(Scene difference descriptions)
Start of Block

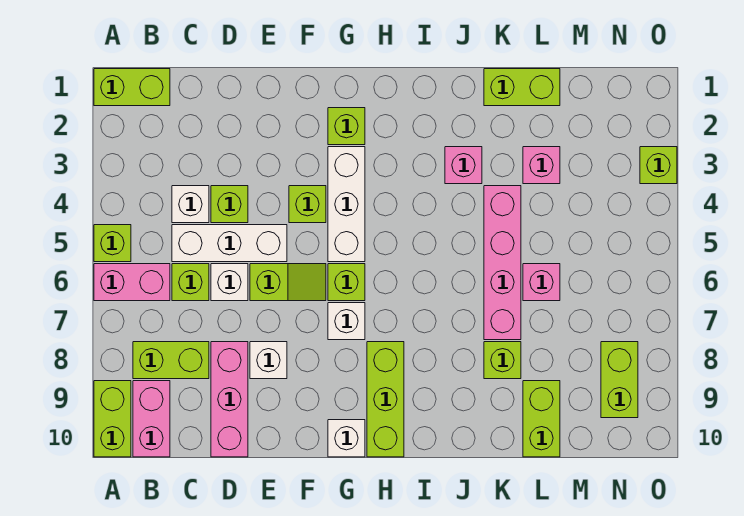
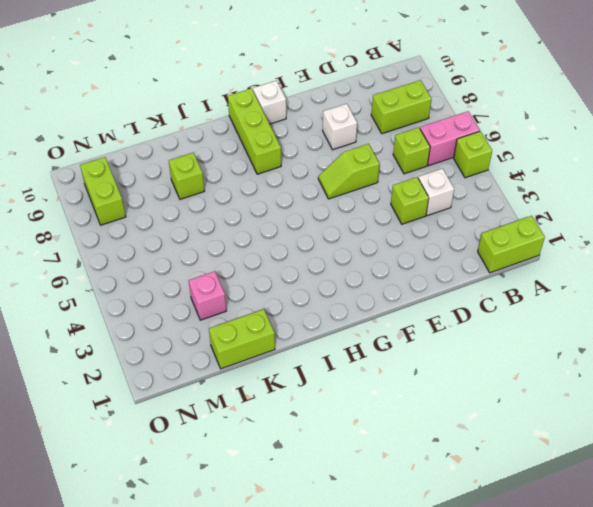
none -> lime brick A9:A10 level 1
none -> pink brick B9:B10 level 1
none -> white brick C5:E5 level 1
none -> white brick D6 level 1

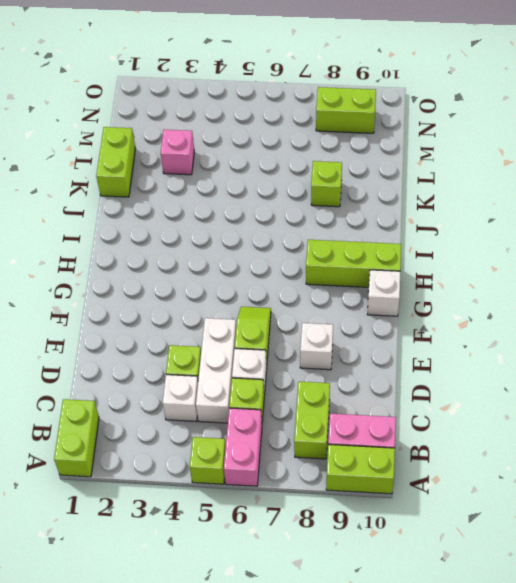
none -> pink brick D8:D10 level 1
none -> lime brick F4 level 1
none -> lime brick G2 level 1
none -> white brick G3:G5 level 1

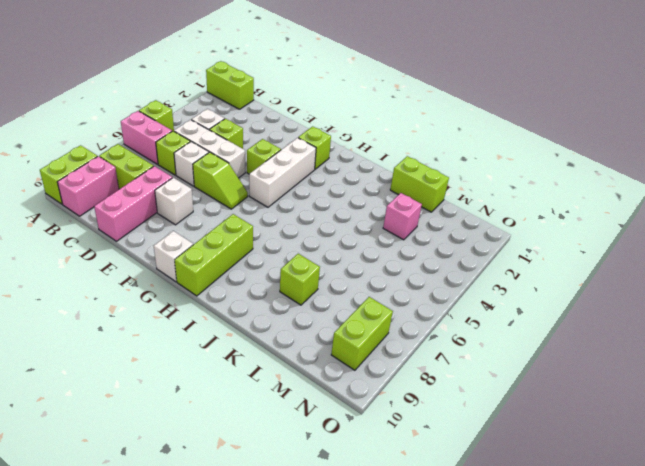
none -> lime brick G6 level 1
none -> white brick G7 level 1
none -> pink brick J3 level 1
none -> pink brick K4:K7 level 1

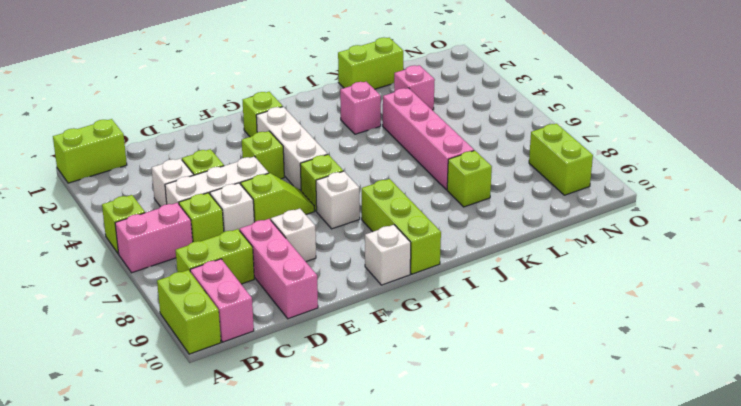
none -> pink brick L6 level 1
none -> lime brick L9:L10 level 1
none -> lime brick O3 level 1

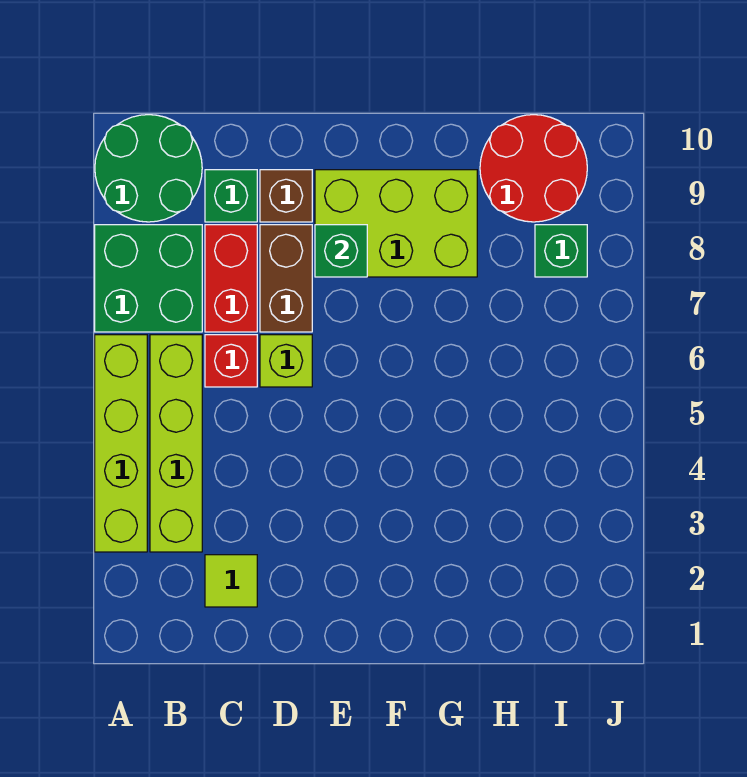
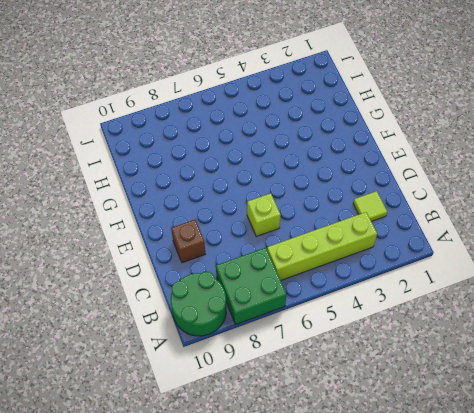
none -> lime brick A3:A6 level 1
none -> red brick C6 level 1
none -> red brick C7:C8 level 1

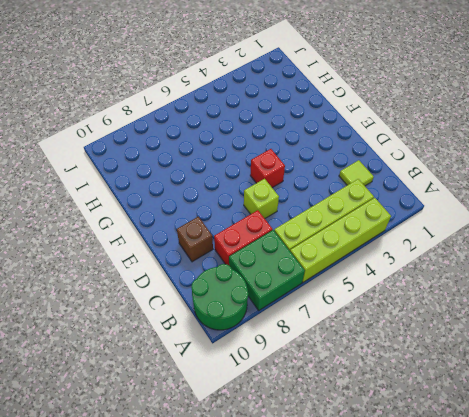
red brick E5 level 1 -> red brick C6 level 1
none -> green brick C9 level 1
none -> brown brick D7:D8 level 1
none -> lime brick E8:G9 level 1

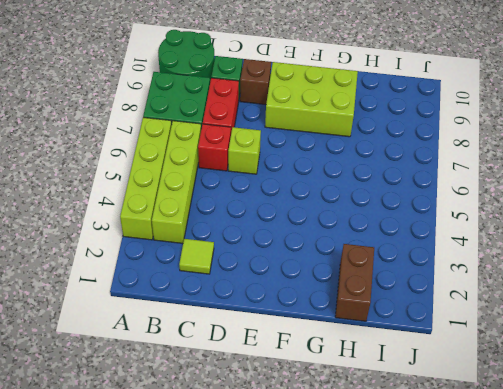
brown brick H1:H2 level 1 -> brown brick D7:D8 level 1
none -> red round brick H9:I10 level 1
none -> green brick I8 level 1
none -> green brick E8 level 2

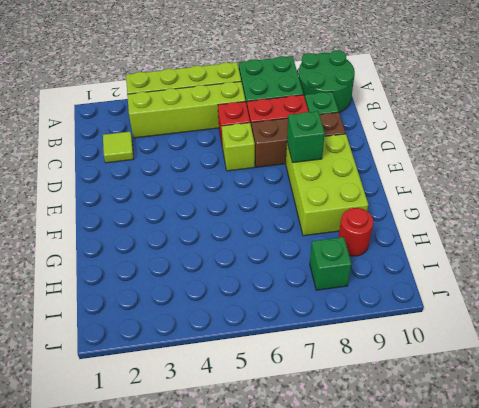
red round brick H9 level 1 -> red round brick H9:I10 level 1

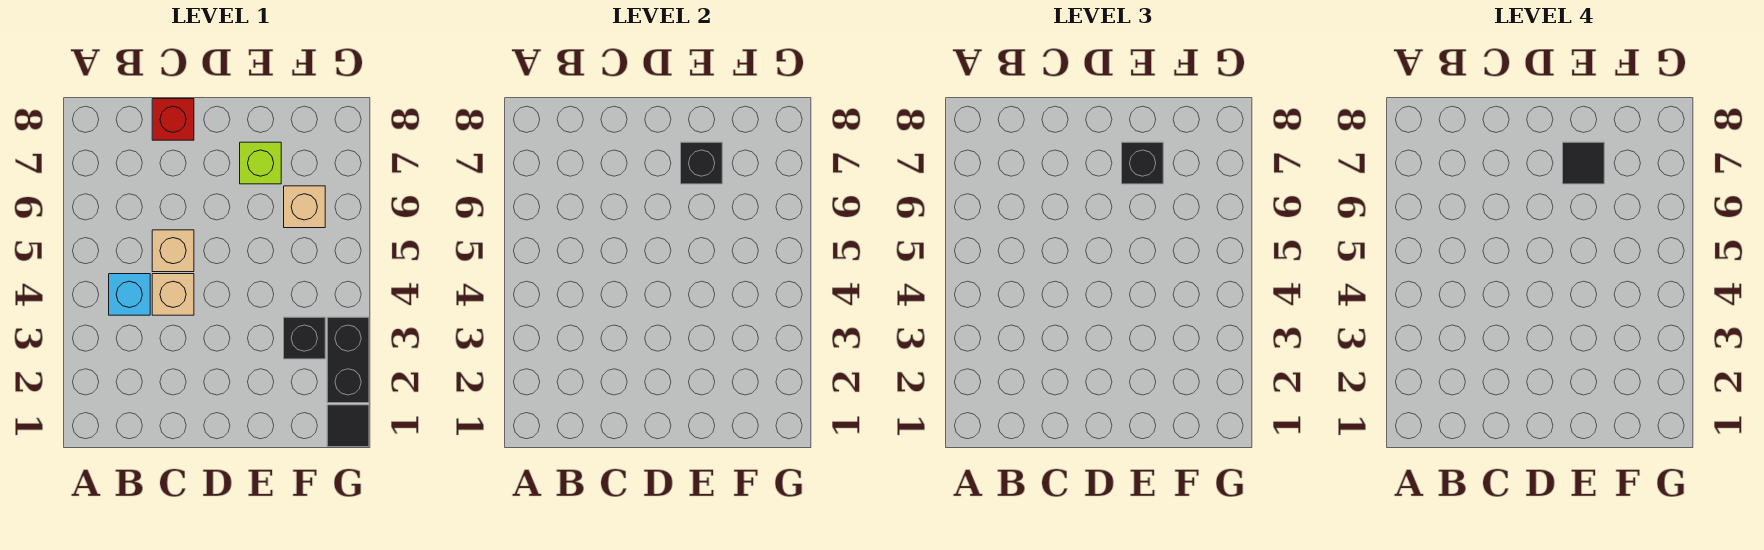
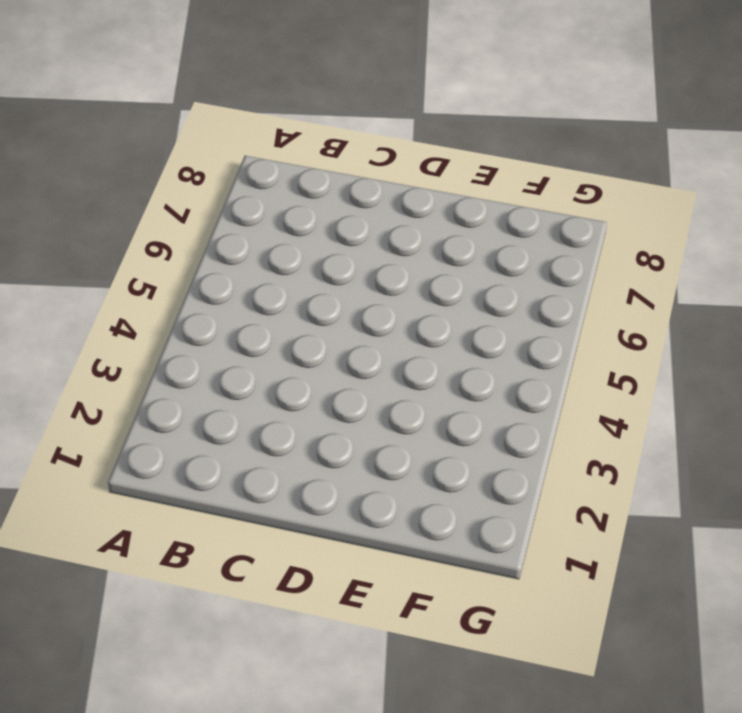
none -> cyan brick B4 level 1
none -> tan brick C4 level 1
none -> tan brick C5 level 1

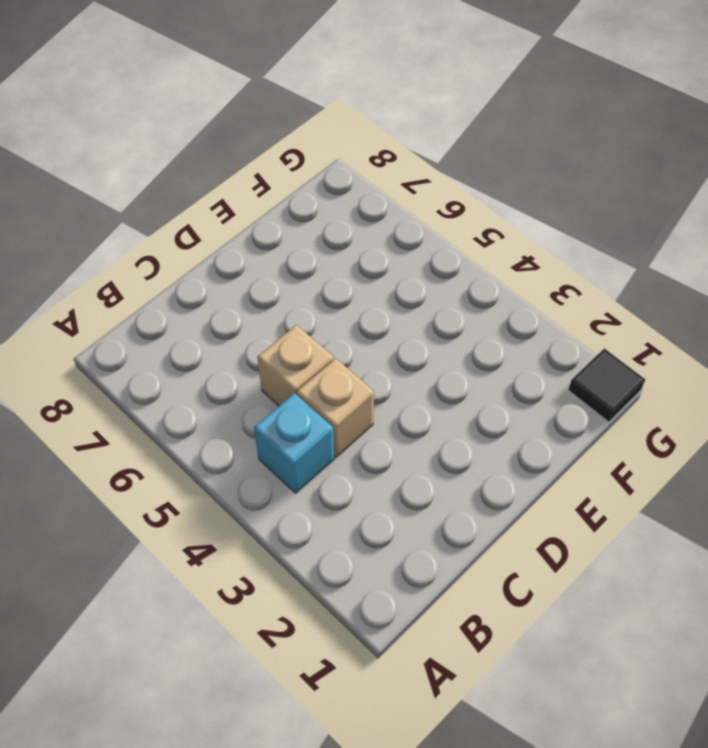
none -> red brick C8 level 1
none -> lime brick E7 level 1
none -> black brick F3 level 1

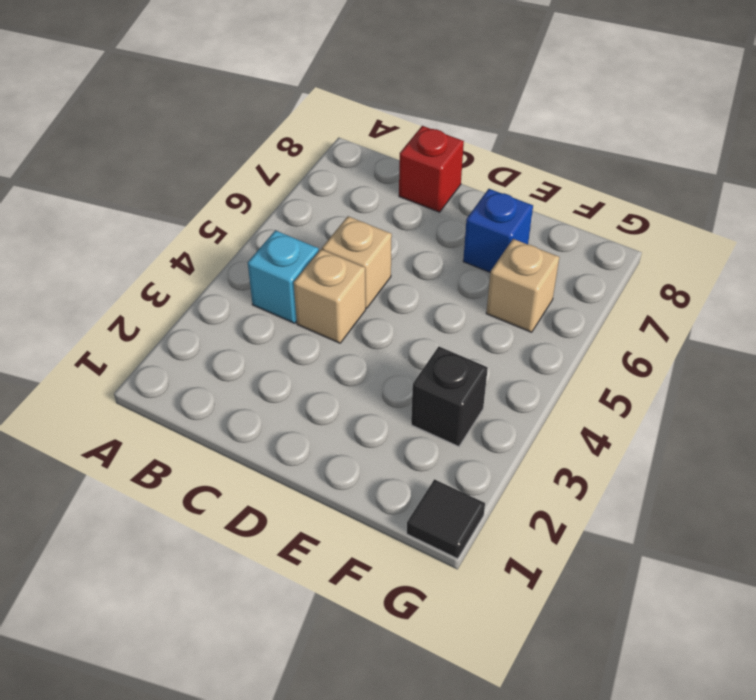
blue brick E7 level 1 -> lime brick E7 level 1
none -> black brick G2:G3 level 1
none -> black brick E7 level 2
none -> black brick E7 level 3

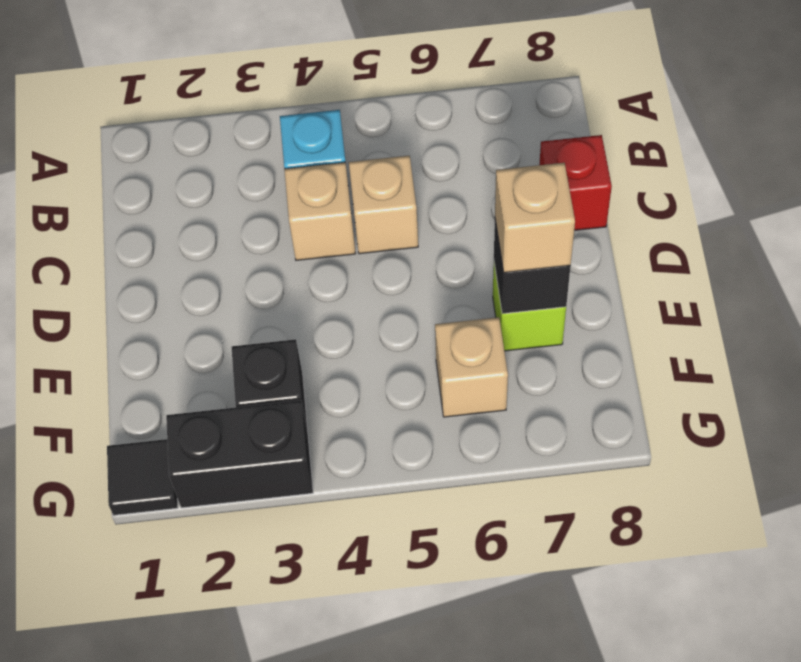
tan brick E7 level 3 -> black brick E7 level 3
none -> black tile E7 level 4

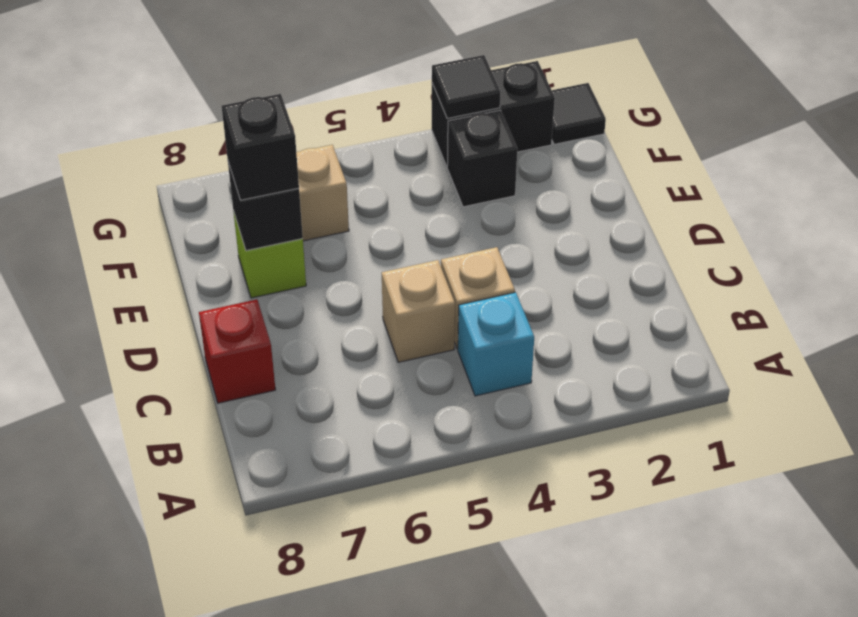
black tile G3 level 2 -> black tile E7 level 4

End of Block

● **Task item**
Only the lines from the one containing "none -> lime brick A3:A6 level 1" through the end of the records above should be retyped, exactly as they stand, with any pictures left out.

● **Answer box**
none -> lime brick A3:A6 level 1
none -> red brick C6 level 1
none -> red brick C7:C8 level 1

red brick E5 level 1 -> red brick C6 level 1
none -> green brick C9 level 1
none -> brown brick D7:D8 level 1
none -> lime brick E8:G9 level 1

brown brick H1:H2 level 1 -> brown brick D7:D8 level 1
none -> red round brick H9:I10 level 1
none -> green brick I8 level 1
none -> green brick E8 level 2

red round brick H9 level 1 -> red round brick H9:I10 level 1

none -> cyan brick B4 level 1
none -> tan brick C4 level 1
none -> tan brick C5 level 1

none -> red brick C8 level 1
none -> lime brick E7 level 1
none -> black brick F3 level 1

blue brick E7 level 1 -> lime brick E7 level 1
none -> black brick G2:G3 level 1
none -> black brick E7 level 2
none -> black brick E7 level 3

tan brick E7 level 3 -> black brick E7 level 3
none -> black tile E7 level 4

black tile G3 level 2 -> black tile E7 level 4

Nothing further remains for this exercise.